== Directions for this task ==
Would you restate, exactly as they appear, the lines from the one containing "green dice [636,98,677,143]" through the end of the data below?

Object transformation records
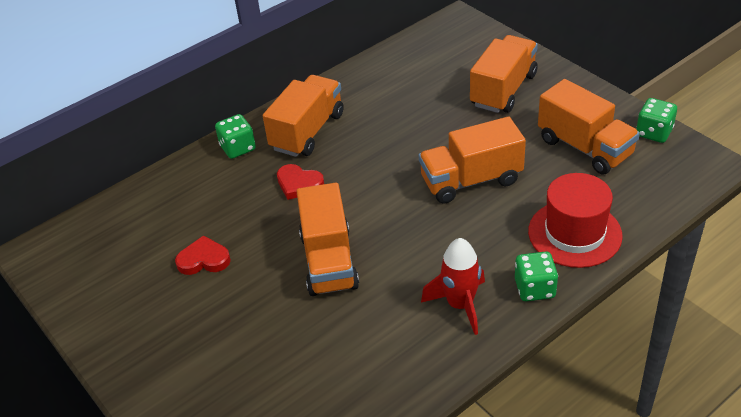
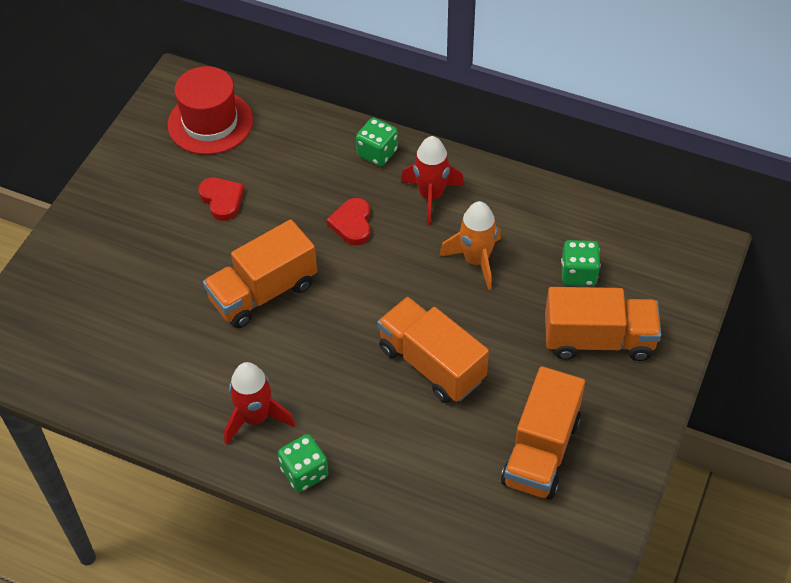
camera: 60 degrees right, 10 degrees up
orange truck [263,75,344,157] -> red rocket [401,136,464,225]
red hat [528,173,623,268] -> red hat moved to [167,66,253,155]
green dice [636,98,677,143] -> green dice moved to [561,240,600,286]
none -> orange rocket [439,201,501,290]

== Exercise answer ==
green dice [636,98,677,143] -> green dice moved to [561,240,600,286]
none -> orange rocket [439,201,501,290]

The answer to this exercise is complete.